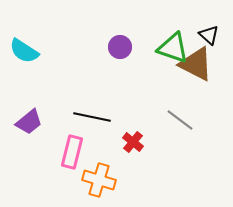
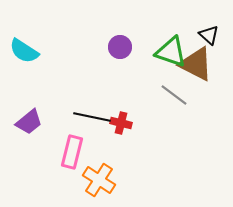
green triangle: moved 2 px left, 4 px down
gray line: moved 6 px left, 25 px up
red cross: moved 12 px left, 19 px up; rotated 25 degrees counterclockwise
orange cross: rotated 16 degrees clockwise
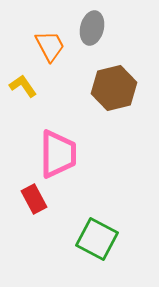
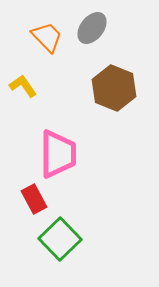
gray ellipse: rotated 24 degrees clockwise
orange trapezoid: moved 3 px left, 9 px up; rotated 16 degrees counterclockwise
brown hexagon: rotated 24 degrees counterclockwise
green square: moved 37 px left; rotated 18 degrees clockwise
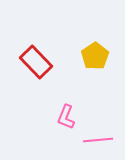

═══

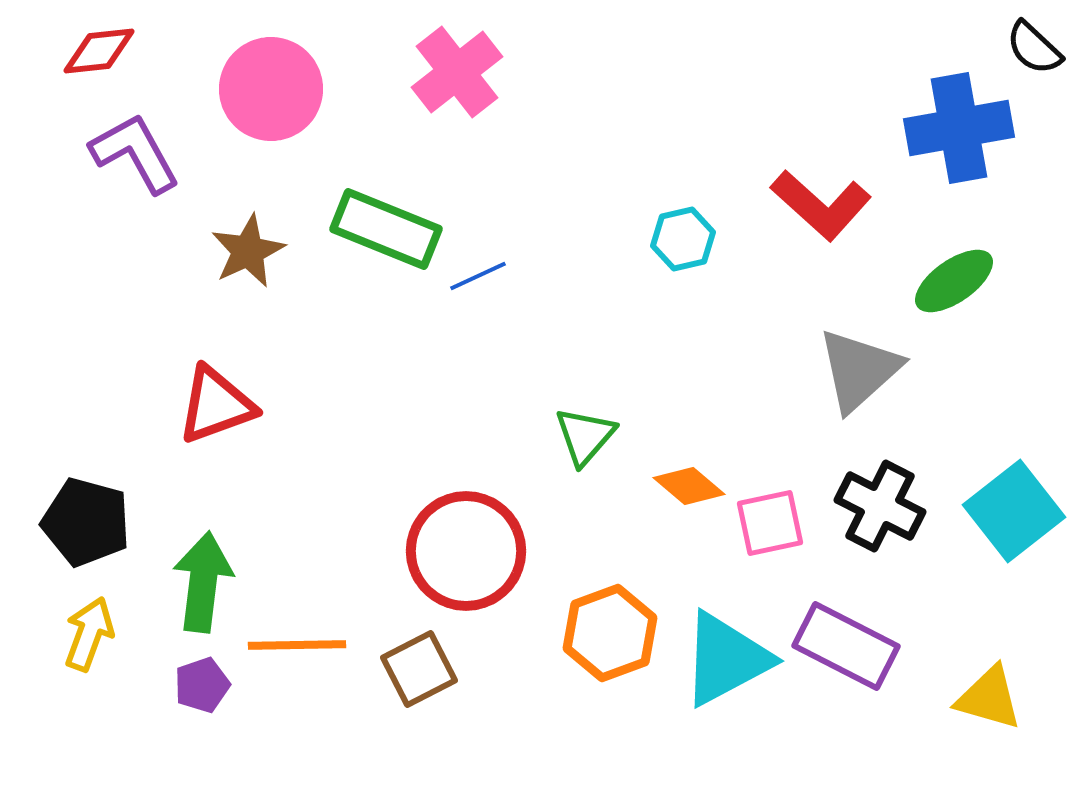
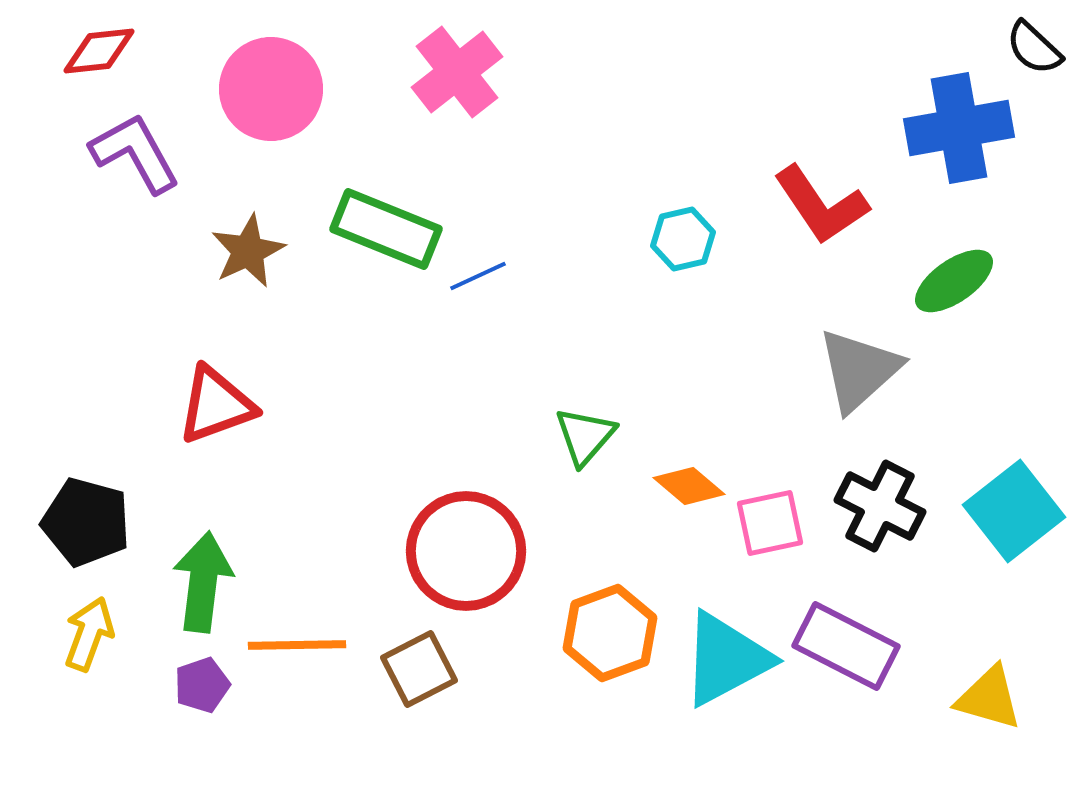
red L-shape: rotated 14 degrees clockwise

═══

**INSTRUCTIONS TO FOLLOW:**
Using the data above, return the lines from the one holding "orange cross: rotated 16 degrees clockwise" through the one holding "green square: moved" exactly, but not the pictures.

**RESULT BELOW:**
orange cross: rotated 16 degrees clockwise
gray ellipse: rotated 24 degrees clockwise
orange trapezoid: moved 3 px left, 9 px up; rotated 16 degrees counterclockwise
brown hexagon: rotated 24 degrees counterclockwise
green square: moved 37 px left; rotated 18 degrees clockwise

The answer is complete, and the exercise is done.